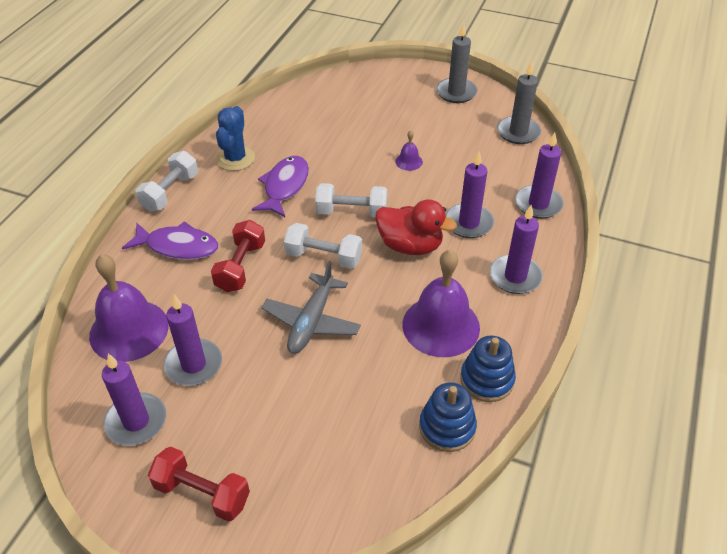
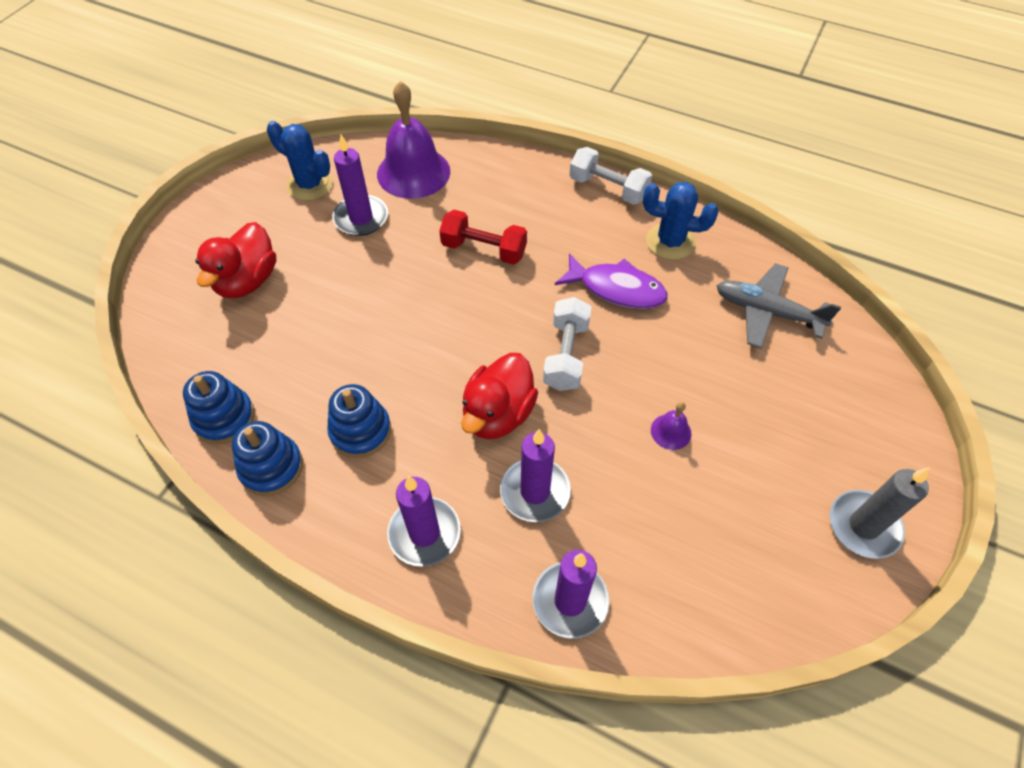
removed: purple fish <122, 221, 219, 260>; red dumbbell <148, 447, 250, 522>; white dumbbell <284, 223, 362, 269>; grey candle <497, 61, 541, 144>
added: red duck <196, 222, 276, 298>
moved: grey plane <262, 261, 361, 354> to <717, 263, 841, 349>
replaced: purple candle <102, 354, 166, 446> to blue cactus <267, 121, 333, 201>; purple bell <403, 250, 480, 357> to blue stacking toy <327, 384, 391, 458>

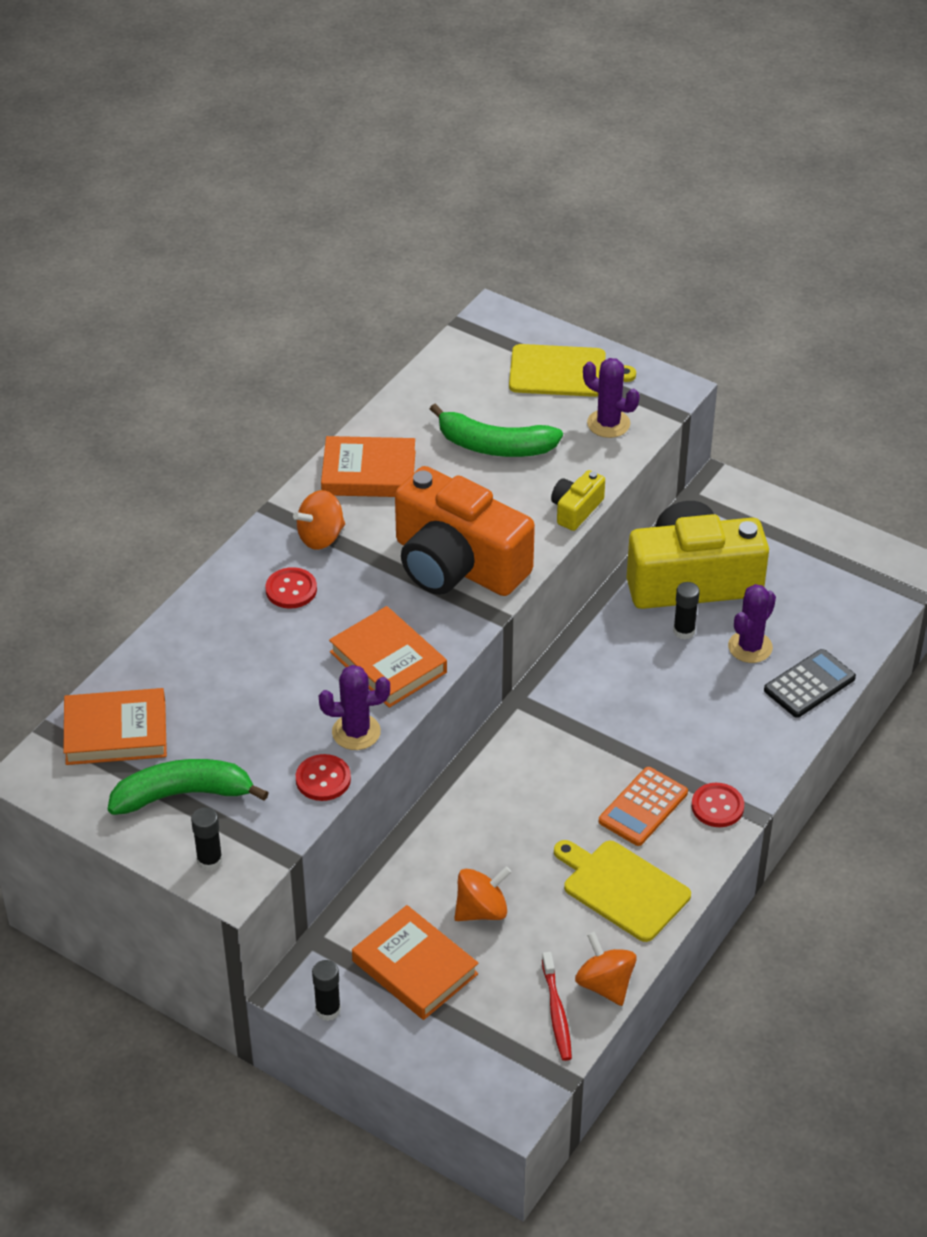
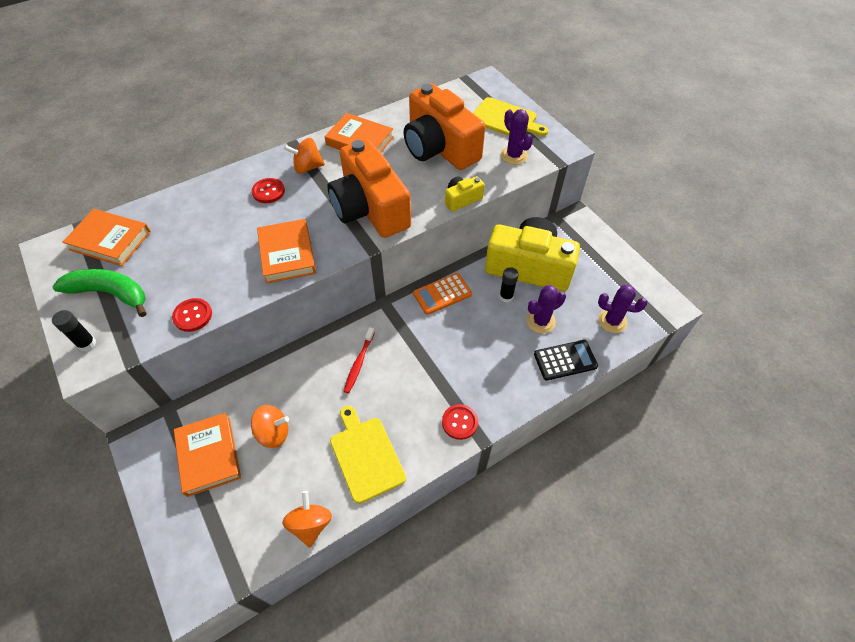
removed: black glue stick <312, 960, 341, 1021>
moved: red toothbrush <542, 952, 572, 1061> to <343, 327, 375, 393>; orange calculator <599, 767, 688, 846> to <413, 273, 472, 315>; purple cactus <319, 665, 390, 750> to <598, 285, 647, 333>
replaced: green banana <430, 403, 563, 457> to orange camera <404, 83, 485, 170>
----
**What the task requires**: Once the pictures are set aside, please output all the data word for word.

**Solution for this problem**:
removed: purple fish <122, 221, 219, 260>; red dumbbell <148, 447, 250, 522>; white dumbbell <284, 223, 362, 269>; grey candle <497, 61, 541, 144>
added: red duck <196, 222, 276, 298>
moved: grey plane <262, 261, 361, 354> to <717, 263, 841, 349>
replaced: purple candle <102, 354, 166, 446> to blue cactus <267, 121, 333, 201>; purple bell <403, 250, 480, 357> to blue stacking toy <327, 384, 391, 458>

removed: black glue stick <312, 960, 341, 1021>
moved: red toothbrush <542, 952, 572, 1061> to <343, 327, 375, 393>; orange calculator <599, 767, 688, 846> to <413, 273, 472, 315>; purple cactus <319, 665, 390, 750> to <598, 285, 647, 333>
replaced: green banana <430, 403, 563, 457> to orange camera <404, 83, 485, 170>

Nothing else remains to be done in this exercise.